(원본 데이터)

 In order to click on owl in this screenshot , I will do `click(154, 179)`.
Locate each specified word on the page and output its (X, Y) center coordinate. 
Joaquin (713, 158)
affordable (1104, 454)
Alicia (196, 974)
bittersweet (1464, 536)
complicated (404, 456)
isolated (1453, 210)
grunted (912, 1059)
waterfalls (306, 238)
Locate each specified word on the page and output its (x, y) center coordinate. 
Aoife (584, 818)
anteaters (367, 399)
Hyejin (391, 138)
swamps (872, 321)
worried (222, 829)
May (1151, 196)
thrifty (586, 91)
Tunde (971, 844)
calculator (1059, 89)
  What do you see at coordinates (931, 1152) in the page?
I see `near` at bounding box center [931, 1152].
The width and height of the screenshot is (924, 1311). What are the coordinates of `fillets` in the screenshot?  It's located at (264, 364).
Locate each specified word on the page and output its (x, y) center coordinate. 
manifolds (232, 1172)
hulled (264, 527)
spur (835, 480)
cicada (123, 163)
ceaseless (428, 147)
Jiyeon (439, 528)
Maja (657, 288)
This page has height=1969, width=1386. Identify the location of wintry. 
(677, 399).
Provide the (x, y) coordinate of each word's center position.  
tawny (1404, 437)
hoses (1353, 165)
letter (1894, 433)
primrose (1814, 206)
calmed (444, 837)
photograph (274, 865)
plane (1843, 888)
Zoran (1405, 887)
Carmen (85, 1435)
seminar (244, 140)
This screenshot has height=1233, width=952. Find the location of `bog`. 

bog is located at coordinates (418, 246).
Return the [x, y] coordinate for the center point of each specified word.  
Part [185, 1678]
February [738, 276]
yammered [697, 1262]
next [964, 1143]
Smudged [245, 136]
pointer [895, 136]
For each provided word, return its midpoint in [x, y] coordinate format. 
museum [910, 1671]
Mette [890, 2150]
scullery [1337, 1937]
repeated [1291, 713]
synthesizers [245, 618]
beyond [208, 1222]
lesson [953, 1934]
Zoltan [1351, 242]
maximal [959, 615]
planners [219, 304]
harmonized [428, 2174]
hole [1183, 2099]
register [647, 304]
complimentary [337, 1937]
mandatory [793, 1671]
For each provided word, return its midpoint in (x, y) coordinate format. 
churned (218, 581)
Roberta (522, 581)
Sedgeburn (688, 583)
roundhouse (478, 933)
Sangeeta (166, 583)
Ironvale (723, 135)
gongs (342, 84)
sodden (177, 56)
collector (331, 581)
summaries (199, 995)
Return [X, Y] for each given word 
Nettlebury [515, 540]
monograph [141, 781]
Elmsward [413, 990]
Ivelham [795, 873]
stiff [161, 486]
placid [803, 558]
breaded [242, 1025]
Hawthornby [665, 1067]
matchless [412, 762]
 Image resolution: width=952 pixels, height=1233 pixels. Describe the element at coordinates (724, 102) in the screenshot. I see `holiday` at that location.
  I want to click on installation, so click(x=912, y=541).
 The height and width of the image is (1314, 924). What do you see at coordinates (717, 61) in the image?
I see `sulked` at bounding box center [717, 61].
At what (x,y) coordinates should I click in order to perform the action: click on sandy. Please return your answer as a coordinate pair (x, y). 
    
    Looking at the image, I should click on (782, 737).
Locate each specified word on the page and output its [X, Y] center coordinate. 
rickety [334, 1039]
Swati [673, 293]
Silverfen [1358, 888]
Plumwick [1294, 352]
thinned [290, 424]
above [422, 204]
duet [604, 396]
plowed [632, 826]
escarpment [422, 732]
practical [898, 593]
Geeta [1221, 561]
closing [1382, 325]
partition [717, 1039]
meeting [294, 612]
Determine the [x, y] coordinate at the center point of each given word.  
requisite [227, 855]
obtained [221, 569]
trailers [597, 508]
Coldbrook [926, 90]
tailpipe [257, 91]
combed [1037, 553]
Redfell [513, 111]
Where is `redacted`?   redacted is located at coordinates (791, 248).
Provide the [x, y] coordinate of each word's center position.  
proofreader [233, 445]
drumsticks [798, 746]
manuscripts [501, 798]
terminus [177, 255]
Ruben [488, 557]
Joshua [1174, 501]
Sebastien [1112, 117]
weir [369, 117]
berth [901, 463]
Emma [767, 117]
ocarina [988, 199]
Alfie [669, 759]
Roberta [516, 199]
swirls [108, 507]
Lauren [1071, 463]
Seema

→ **수행할 작업**
위 항목 중 "I want to click" 문구가 들어 있는 줄부터 아래로 "Redfell [513, 111]" 문구가 들어 있는 줄까지 양 끝 줄을 포함해 한 글자도 바꾸지 말고 그대로 옮겨 적으십시오.

→ **아래 해답**
  I want to click on installation, so click(x=912, y=541).
 The height and width of the image is (1314, 924). What do you see at coordinates (717, 61) in the image?
I see `sulked` at bounding box center [717, 61].
At what (x,y) coordinates should I click in order to perform the action: click on sandy. Please return your answer as a coordinate pair (x, y). 
    
    Looking at the image, I should click on (782, 737).
Locate each specified word on the page and output its [X, Y] center coordinate. 
rickety [334, 1039]
Swati [673, 293]
Silverfen [1358, 888]
Plumwick [1294, 352]
thinned [290, 424]
above [422, 204]
duet [604, 396]
plowed [632, 826]
escarpment [422, 732]
practical [898, 593]
Geeta [1221, 561]
closing [1382, 325]
partition [717, 1039]
meeting [294, 612]
Determine the [x, y] coordinate at the center point of each given word.  
requisite [227, 855]
obtained [221, 569]
trailers [597, 508]
Coldbrook [926, 90]
tailpipe [257, 91]
combed [1037, 553]
Redfell [513, 111]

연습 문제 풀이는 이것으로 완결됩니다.